Brief
What you return must match the records below exactly, apart from the omitted pictures.

[Source records]
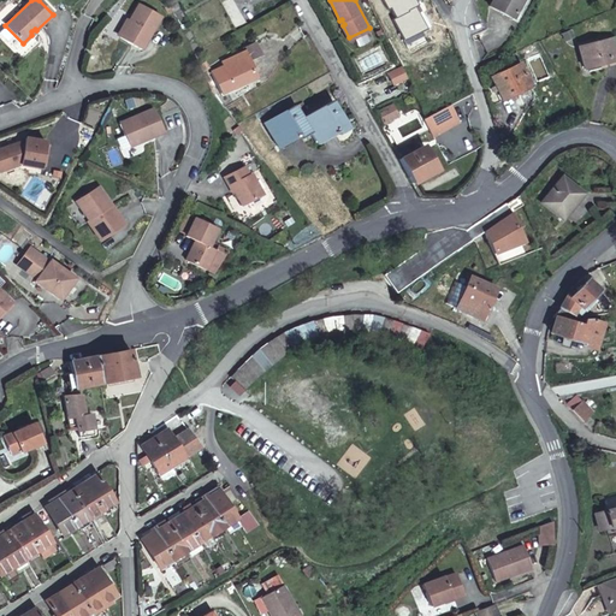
[(492,0),(492,3),(515,16),(522,0),(492,0)]
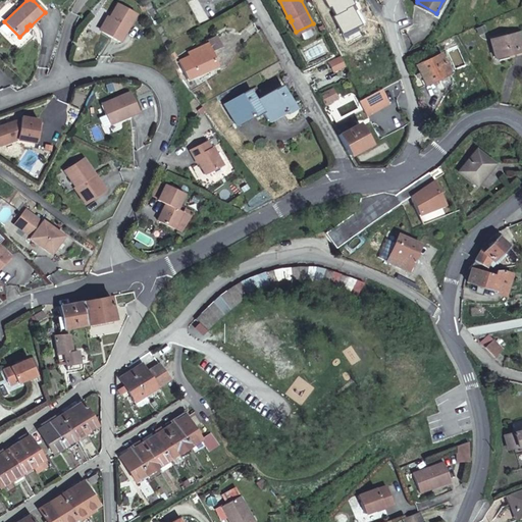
[(117,3),(101,31),(110,36),(120,42),(136,13),(117,3)]
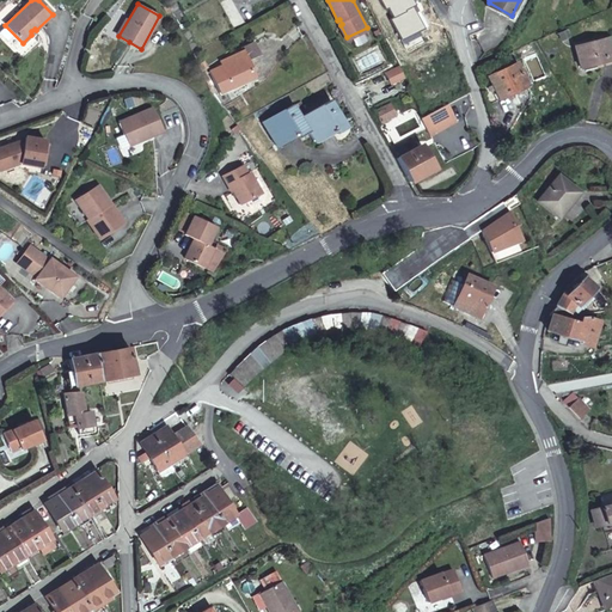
[(591,35),(563,47),(573,69),(601,56),(591,35)]
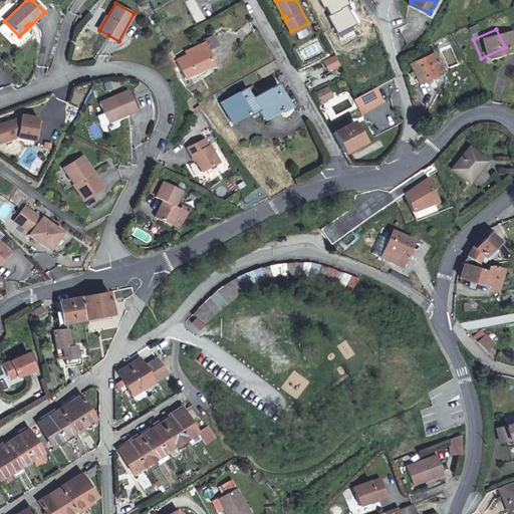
[(217,47),(212,36),(196,43),(198,50),(176,61),(184,78),(212,65),(206,52),(217,47)]
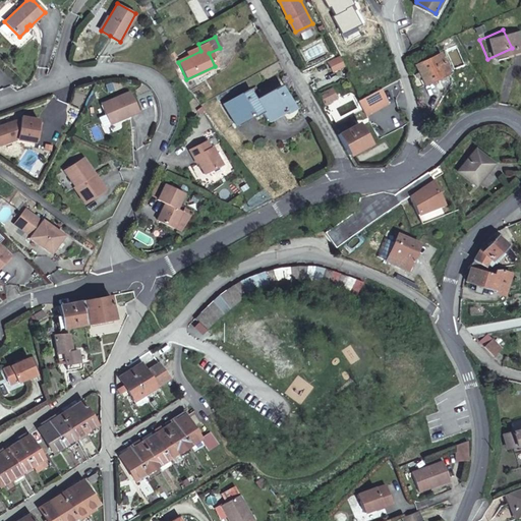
[(437,54),(414,65),(423,85),(446,74),(437,54)]
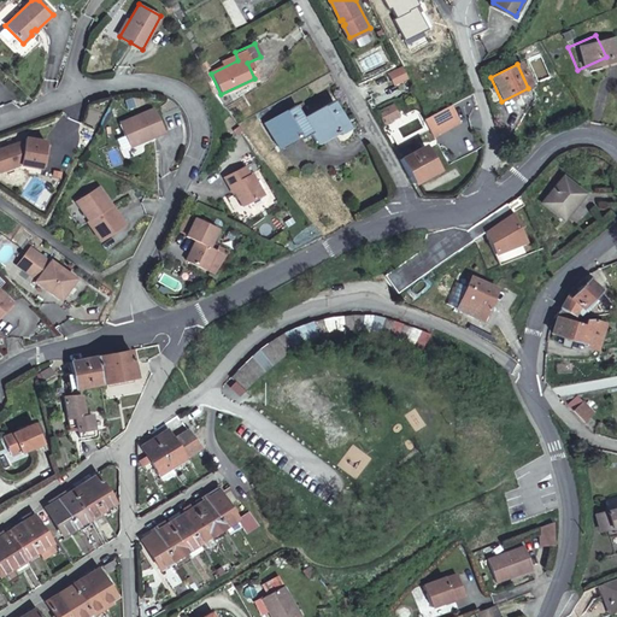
[(407,77),(401,66),(388,72),(393,84),(407,77)]
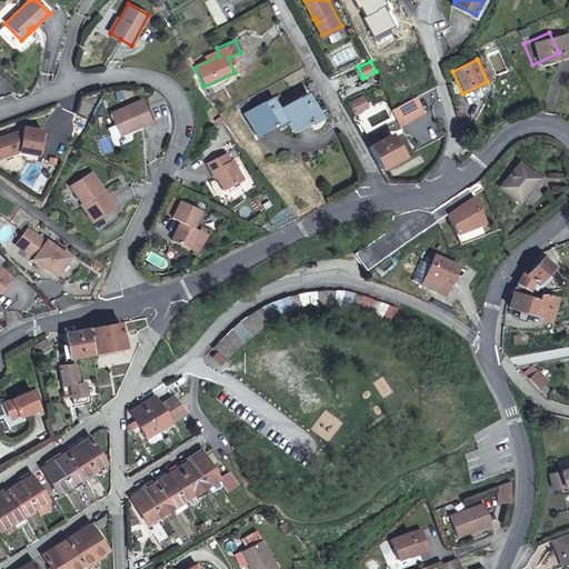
[(272,97),(243,113),(255,135),(271,126),(271,127),(275,126),(277,128),(285,123),(289,131),(306,121),(306,122),(310,120),(312,123),(321,118),(307,93),(279,109),(272,97)]
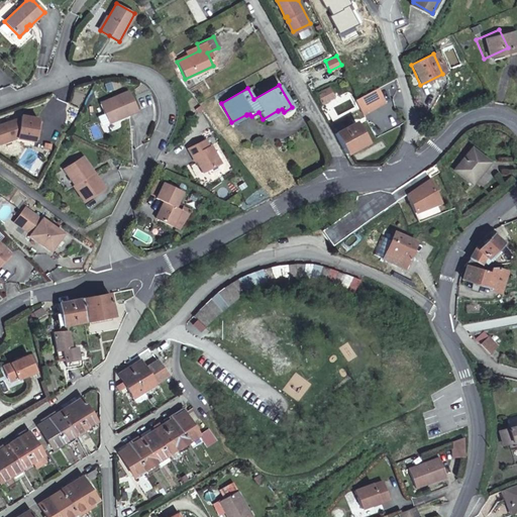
[(328,87),(316,93),(321,103),(333,97),(328,87)]
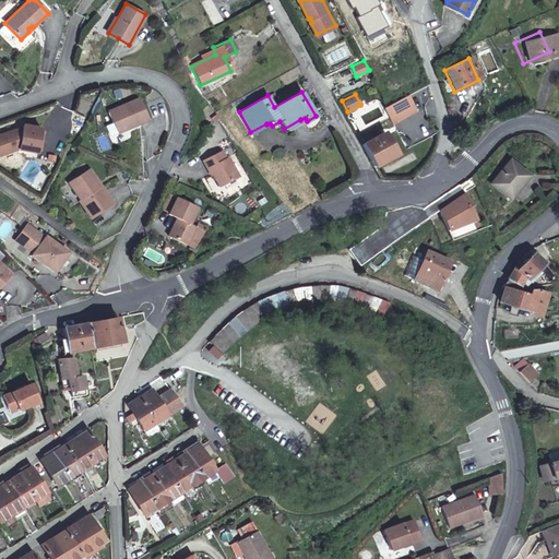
[(400,99),(408,116),(416,110),(408,95),(400,99)]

Answer to this exercise
[(492,0),(492,3),(515,16),(522,0),(492,0)]
[(117,3),(101,31),(110,36),(120,42),(136,13),(117,3)]
[(591,35),(563,47),(573,69),(601,56),(591,35)]
[(217,47),(212,36),(196,43),(198,50),(176,61),(184,78),(212,65),(206,52),(217,47)]
[(437,54),(414,65),(423,85),(446,74),(437,54)]
[(407,77),(401,66),(388,72),(393,84),(407,77)]
[(272,97),(243,113),(255,135),(271,126),(271,127),(275,126),(277,128),(285,123),(289,131),(306,121),(306,122),(310,120),(312,123),(321,118),(307,93),(279,109),(272,97)]
[(328,87),(316,93),(321,103),(333,97),(328,87)]
[(400,99),(408,116),(416,110),(408,95),(400,99)]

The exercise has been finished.